Directions for this task:
From top to bottom, write out the listing exactly.
* * *
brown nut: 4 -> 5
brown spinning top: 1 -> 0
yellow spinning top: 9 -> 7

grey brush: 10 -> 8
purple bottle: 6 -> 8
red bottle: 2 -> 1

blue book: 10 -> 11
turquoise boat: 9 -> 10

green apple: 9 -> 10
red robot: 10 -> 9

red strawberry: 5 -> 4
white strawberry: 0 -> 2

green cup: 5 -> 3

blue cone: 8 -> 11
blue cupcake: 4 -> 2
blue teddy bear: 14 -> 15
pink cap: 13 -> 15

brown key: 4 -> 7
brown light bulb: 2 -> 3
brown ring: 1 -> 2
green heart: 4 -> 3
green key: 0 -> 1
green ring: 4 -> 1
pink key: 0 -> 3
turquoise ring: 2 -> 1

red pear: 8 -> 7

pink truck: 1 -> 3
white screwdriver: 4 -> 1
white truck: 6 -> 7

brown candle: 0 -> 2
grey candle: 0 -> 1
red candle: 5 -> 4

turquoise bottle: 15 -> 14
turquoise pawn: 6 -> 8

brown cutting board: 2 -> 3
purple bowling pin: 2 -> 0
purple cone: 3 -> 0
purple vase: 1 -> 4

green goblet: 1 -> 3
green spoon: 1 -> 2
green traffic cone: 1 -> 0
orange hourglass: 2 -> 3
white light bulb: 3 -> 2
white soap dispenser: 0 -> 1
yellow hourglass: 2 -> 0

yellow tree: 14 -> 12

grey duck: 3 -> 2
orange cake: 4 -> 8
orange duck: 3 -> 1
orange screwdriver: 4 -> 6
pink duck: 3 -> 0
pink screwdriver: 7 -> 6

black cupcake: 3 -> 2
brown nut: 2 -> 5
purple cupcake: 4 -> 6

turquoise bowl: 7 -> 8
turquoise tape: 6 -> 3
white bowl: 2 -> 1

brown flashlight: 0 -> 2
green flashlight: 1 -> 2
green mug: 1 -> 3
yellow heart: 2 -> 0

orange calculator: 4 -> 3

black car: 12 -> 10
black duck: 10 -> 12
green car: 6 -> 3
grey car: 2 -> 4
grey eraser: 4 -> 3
* * *
Output for this exercise:
brown nut: 4 -> 5
brown spinning top: 1 -> 0
yellow spinning top: 9 -> 7

grey brush: 10 -> 8
purple bottle: 6 -> 8
red bottle: 2 -> 1

blue book: 10 -> 11
turquoise boat: 9 -> 10

green apple: 9 -> 10
red robot: 10 -> 9

red strawberry: 5 -> 4
white strawberry: 0 -> 2

green cup: 5 -> 3

blue cone: 8 -> 11
blue cupcake: 4 -> 2
blue teddy bear: 14 -> 15
pink cap: 13 -> 15

brown key: 4 -> 7
brown light bulb: 2 -> 3
brown ring: 1 -> 2
green heart: 4 -> 3
green key: 0 -> 1
green ring: 4 -> 1
pink key: 0 -> 3
turquoise ring: 2 -> 1

red pear: 8 -> 7

pink truck: 1 -> 3
white screwdriver: 4 -> 1
white truck: 6 -> 7

brown candle: 0 -> 2
grey candle: 0 -> 1
red candle: 5 -> 4

turquoise bottle: 15 -> 14
turquoise pawn: 6 -> 8

brown cutting board: 2 -> 3
purple bowling pin: 2 -> 0
purple cone: 3 -> 0
purple vase: 1 -> 4

green goblet: 1 -> 3
green spoon: 1 -> 2
green traffic cone: 1 -> 0
orange hourglass: 2 -> 3
white light bulb: 3 -> 2
white soap dispenser: 0 -> 1
yellow hourglass: 2 -> 0

yellow tree: 14 -> 12

grey duck: 3 -> 2
orange cake: 4 -> 8
orange duck: 3 -> 1
orange screwdriver: 4 -> 6
pink duck: 3 -> 0
pink screwdriver: 7 -> 6

black cupcake: 3 -> 2
brown nut: 2 -> 5
purple cupcake: 4 -> 6

turquoise bowl: 7 -> 8
turquoise tape: 6 -> 3
white bowl: 2 -> 1

brown flashlight: 0 -> 2
green flashlight: 1 -> 2
green mug: 1 -> 3
yellow heart: 2 -> 0

orange calculator: 4 -> 3

black car: 12 -> 10
black duck: 10 -> 12
green car: 6 -> 3
grey car: 2 -> 4
grey eraser: 4 -> 3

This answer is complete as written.